---------- Supplied material ----------
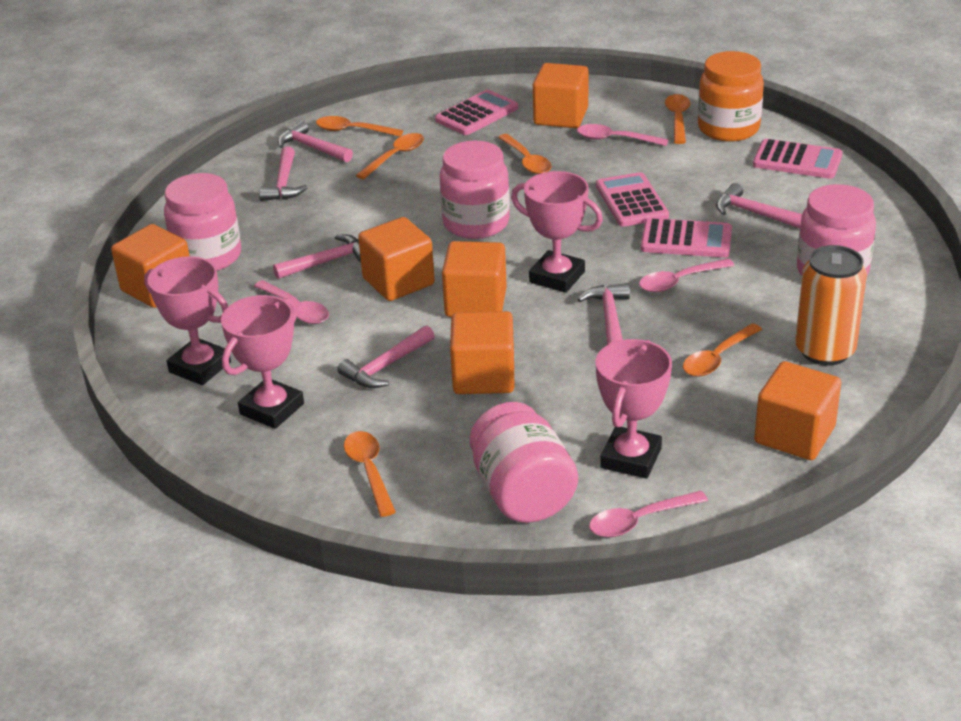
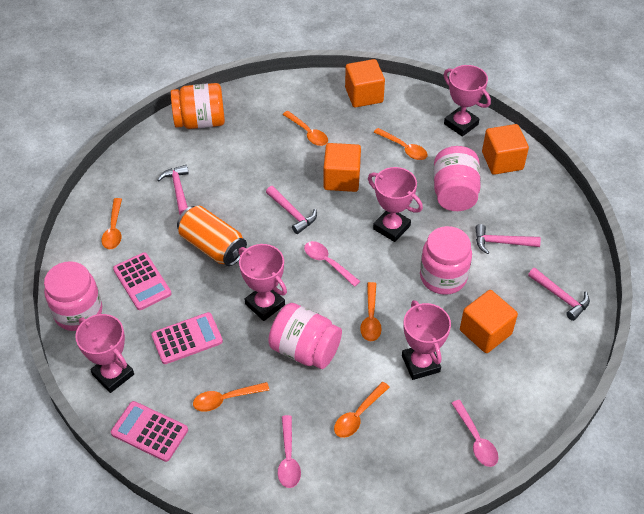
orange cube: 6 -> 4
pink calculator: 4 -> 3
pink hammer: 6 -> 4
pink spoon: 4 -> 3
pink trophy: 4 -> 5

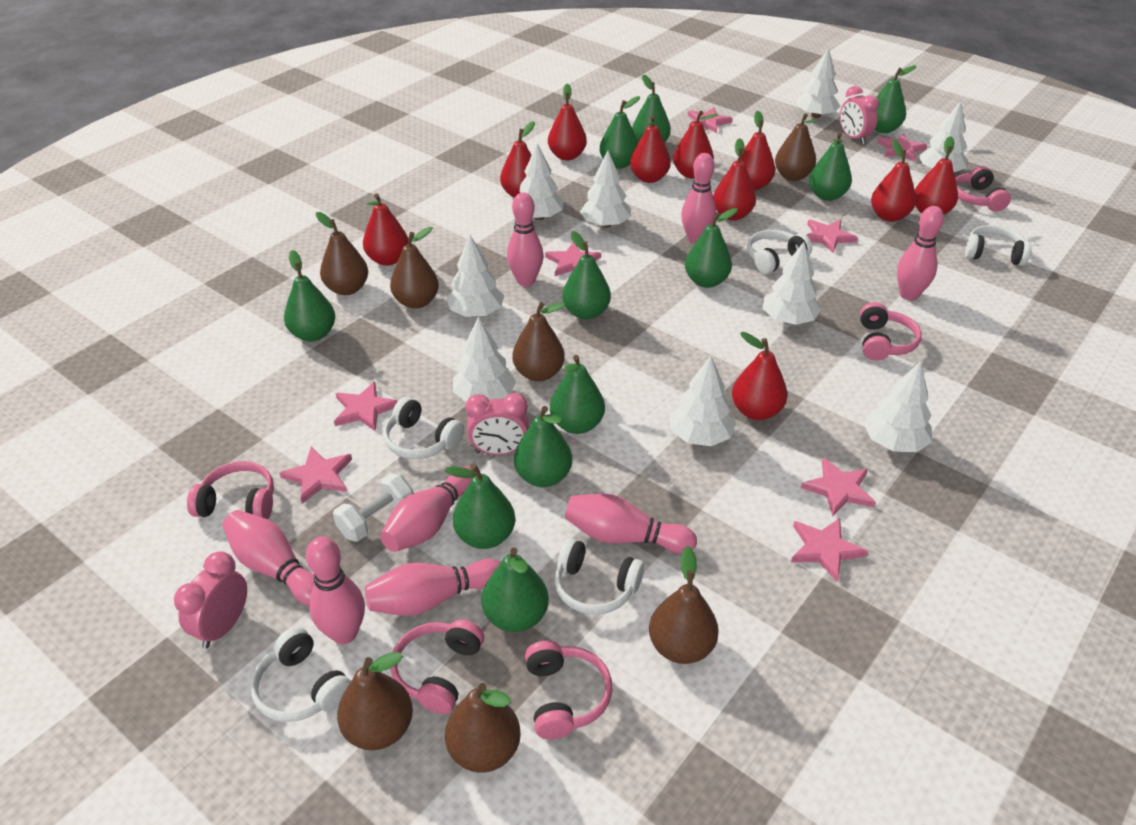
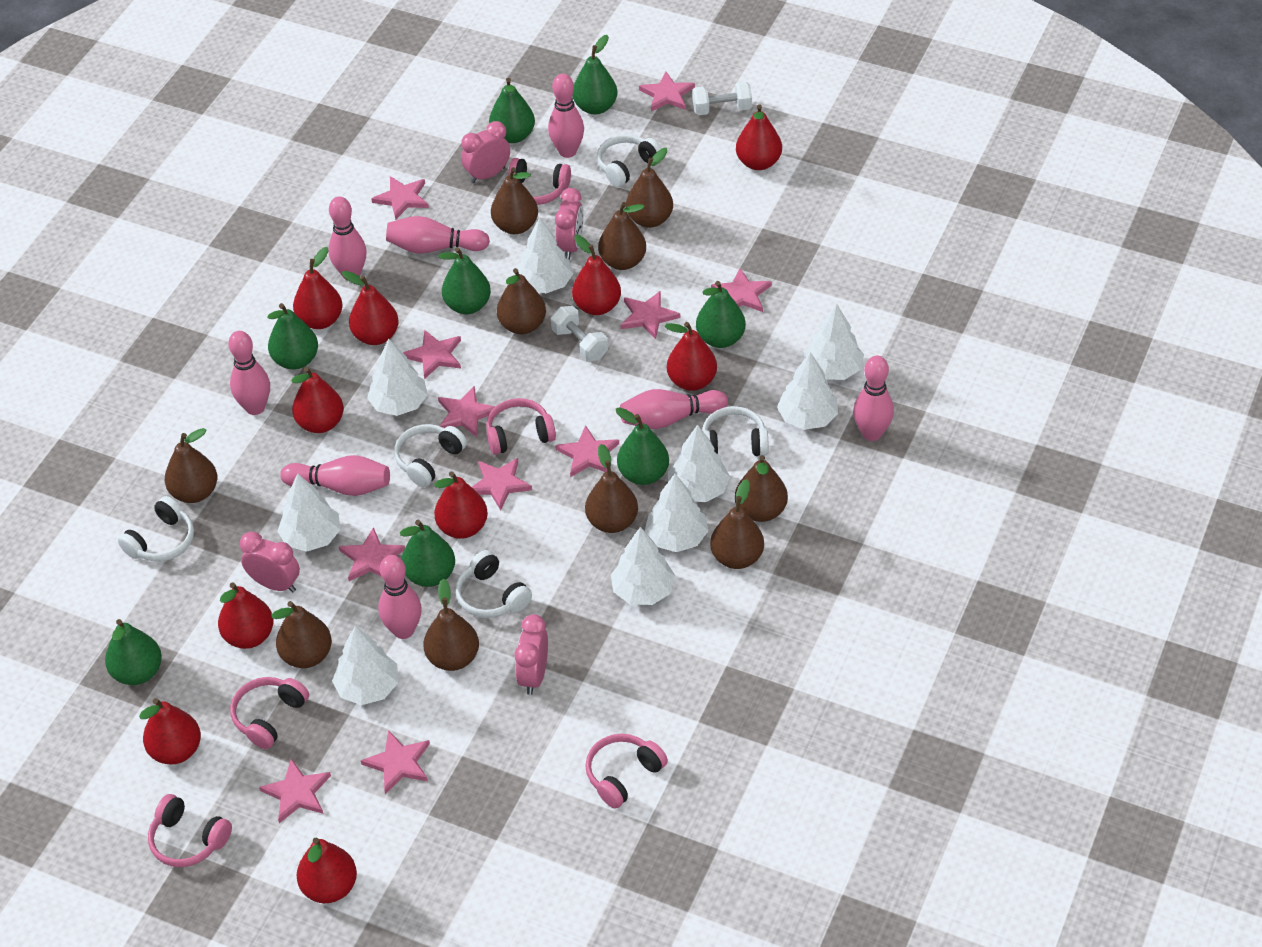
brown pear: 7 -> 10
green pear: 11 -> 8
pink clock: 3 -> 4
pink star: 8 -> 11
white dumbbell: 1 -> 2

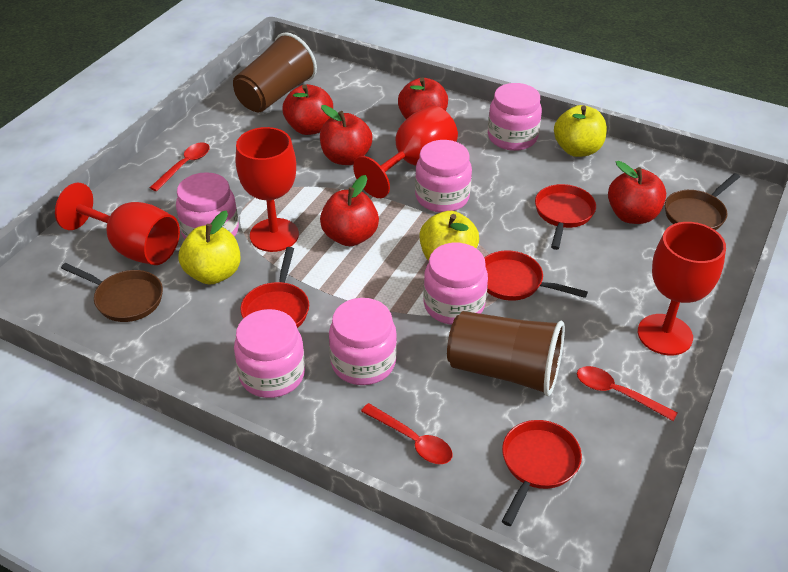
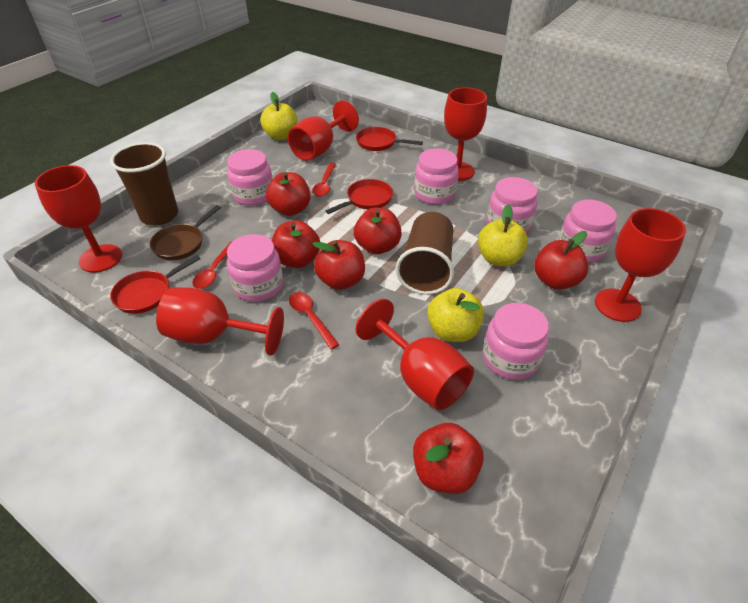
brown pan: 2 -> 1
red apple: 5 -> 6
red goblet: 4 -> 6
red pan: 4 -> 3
----------
● What the exercise asks
What lines in the listing above contain the word "pink"? Show each one.

● Expected output
pink calculator: 4 -> 3
pink hammer: 6 -> 4
pink spoon: 4 -> 3
pink trophy: 4 -> 5
pink clock: 3 -> 4
pink star: 8 -> 11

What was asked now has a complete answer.